*PROBLEM TO SOLVE*.
Take the line with "What objects are" and the rest of the lines after it, to the end of the entries, and restate them exactly.
*** SUPPLIED DATA Section Begins ***
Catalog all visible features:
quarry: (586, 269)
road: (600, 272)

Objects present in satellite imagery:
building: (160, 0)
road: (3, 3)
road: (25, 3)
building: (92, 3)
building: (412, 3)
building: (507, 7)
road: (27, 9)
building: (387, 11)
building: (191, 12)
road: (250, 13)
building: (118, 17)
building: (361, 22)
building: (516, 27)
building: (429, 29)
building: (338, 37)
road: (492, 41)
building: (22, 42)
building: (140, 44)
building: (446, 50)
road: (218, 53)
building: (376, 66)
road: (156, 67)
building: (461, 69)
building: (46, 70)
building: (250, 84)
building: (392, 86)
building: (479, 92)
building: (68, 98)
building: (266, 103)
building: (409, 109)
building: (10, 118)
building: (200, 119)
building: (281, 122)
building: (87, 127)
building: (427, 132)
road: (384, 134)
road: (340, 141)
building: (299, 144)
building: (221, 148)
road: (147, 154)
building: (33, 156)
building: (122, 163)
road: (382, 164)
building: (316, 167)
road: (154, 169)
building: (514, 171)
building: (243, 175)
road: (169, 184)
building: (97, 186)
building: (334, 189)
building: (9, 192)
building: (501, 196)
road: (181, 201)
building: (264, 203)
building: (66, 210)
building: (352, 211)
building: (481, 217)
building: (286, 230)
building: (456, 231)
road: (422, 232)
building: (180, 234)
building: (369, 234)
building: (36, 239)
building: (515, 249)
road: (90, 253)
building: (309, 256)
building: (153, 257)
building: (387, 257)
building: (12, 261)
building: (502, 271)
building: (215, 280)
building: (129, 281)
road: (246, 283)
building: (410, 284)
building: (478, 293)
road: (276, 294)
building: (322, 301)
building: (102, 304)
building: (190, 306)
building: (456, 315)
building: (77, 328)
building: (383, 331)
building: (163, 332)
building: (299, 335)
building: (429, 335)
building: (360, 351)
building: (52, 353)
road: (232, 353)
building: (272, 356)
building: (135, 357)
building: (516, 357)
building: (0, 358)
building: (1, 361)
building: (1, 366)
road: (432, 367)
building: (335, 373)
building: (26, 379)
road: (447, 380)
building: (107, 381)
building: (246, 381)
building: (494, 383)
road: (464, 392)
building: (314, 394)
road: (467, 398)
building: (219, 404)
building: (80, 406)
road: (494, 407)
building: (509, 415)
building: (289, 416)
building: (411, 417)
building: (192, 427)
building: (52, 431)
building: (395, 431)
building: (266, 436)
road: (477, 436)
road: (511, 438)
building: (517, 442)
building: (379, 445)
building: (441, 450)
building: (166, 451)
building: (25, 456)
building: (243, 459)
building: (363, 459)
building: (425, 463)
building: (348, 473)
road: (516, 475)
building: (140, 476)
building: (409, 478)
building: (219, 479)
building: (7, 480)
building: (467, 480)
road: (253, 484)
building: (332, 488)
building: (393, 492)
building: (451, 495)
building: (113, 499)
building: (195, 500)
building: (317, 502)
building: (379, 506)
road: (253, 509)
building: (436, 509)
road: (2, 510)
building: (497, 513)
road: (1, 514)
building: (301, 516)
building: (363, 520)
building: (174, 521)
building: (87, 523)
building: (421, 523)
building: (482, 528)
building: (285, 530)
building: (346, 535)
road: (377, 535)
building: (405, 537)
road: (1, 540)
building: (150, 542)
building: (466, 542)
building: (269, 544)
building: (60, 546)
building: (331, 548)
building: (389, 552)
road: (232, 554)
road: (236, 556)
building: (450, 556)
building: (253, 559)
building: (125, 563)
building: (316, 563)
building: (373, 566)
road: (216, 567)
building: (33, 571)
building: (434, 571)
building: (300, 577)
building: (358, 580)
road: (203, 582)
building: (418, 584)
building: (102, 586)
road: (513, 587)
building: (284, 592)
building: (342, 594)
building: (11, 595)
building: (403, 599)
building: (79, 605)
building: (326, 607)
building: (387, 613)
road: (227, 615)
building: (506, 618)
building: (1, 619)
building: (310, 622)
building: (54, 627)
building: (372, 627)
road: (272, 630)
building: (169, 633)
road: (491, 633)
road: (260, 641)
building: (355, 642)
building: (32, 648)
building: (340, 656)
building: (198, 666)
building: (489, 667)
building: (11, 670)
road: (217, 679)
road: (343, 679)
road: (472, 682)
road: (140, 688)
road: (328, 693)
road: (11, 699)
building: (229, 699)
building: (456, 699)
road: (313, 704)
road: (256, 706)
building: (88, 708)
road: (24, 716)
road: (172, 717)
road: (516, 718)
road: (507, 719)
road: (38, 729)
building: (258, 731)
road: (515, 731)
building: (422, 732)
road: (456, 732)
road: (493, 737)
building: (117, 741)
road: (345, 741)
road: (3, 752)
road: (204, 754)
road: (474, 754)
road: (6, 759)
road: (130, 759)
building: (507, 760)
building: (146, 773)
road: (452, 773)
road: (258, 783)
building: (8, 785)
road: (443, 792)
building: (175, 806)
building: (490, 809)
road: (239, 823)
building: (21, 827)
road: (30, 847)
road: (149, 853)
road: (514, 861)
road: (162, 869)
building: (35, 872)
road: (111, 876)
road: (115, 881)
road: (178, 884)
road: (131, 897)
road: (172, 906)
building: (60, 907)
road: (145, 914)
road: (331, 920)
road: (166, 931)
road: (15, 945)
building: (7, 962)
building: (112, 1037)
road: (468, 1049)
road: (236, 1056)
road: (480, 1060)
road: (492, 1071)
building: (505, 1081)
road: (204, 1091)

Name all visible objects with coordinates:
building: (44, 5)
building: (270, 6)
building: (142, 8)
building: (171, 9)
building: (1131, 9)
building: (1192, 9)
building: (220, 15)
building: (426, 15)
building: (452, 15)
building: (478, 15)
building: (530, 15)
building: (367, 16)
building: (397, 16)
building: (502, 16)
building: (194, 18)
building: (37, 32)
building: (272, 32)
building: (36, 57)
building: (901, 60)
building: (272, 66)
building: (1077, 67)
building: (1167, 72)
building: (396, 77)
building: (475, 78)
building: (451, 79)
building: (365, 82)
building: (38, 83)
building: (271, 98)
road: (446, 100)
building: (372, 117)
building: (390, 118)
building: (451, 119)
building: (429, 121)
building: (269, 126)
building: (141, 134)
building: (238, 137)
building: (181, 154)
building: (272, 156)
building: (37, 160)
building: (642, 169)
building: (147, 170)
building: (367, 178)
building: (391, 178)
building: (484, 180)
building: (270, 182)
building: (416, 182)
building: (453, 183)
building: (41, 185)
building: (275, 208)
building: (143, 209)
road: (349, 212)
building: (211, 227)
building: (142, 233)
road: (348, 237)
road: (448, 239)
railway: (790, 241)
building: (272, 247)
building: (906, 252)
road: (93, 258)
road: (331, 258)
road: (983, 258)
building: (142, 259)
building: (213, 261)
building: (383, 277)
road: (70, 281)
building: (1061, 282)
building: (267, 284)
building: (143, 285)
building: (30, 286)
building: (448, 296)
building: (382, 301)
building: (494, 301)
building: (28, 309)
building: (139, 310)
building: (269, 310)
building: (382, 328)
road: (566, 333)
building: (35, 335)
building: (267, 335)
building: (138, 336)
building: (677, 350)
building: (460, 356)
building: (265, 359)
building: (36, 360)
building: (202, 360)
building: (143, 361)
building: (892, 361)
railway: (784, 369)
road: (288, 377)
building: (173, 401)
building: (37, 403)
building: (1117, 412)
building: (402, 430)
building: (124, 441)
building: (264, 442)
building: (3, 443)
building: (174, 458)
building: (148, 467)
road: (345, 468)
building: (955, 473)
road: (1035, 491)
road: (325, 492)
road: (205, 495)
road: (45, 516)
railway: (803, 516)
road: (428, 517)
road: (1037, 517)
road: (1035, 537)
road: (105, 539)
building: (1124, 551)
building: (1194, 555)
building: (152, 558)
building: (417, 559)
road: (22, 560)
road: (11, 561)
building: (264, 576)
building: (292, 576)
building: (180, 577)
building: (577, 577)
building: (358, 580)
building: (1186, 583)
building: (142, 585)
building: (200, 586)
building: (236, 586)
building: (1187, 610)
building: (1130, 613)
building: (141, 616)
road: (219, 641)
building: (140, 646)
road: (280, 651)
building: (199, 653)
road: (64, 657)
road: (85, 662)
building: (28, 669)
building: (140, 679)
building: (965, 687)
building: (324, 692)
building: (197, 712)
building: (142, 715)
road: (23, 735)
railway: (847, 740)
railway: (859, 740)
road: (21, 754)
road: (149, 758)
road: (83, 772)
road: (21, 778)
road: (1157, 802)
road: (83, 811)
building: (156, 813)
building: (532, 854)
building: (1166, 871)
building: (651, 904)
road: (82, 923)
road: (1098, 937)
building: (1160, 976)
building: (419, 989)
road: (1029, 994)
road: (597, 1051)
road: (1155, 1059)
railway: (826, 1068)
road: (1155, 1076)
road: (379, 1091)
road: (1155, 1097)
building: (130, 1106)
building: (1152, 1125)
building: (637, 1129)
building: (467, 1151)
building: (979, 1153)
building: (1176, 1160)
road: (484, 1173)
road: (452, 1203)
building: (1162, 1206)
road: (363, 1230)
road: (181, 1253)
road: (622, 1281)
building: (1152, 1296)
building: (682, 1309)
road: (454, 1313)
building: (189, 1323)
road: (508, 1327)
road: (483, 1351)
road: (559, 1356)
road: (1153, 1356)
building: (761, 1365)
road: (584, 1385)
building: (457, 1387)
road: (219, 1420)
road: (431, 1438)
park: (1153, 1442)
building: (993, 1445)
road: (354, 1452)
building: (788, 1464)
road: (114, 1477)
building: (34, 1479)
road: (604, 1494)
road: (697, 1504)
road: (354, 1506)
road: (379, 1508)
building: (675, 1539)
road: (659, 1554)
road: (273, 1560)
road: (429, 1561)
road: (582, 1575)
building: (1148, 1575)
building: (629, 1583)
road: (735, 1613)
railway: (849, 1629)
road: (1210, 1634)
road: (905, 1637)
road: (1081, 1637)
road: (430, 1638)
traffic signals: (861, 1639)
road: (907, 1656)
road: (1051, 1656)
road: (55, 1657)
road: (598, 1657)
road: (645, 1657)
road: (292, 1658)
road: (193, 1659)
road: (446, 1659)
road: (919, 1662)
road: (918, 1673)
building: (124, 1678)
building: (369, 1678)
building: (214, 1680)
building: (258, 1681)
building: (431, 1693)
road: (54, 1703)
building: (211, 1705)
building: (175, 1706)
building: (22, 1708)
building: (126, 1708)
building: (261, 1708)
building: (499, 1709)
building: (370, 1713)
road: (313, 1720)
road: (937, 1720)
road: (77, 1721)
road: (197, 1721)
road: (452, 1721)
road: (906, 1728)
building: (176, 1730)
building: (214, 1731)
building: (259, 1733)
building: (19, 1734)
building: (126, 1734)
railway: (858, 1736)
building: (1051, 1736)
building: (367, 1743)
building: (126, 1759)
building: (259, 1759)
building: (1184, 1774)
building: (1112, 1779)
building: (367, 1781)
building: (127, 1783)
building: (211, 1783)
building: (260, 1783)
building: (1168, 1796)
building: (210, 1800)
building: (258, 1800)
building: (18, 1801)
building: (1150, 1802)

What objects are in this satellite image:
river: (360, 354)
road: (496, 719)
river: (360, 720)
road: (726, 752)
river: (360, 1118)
*** SUPPLIED DATA Section Ends ***
*TASK SOLUTION*.
What objects are in this satellite image:
river: (360, 354)
road: (496, 719)
river: (360, 720)
road: (726, 752)
river: (360, 1118)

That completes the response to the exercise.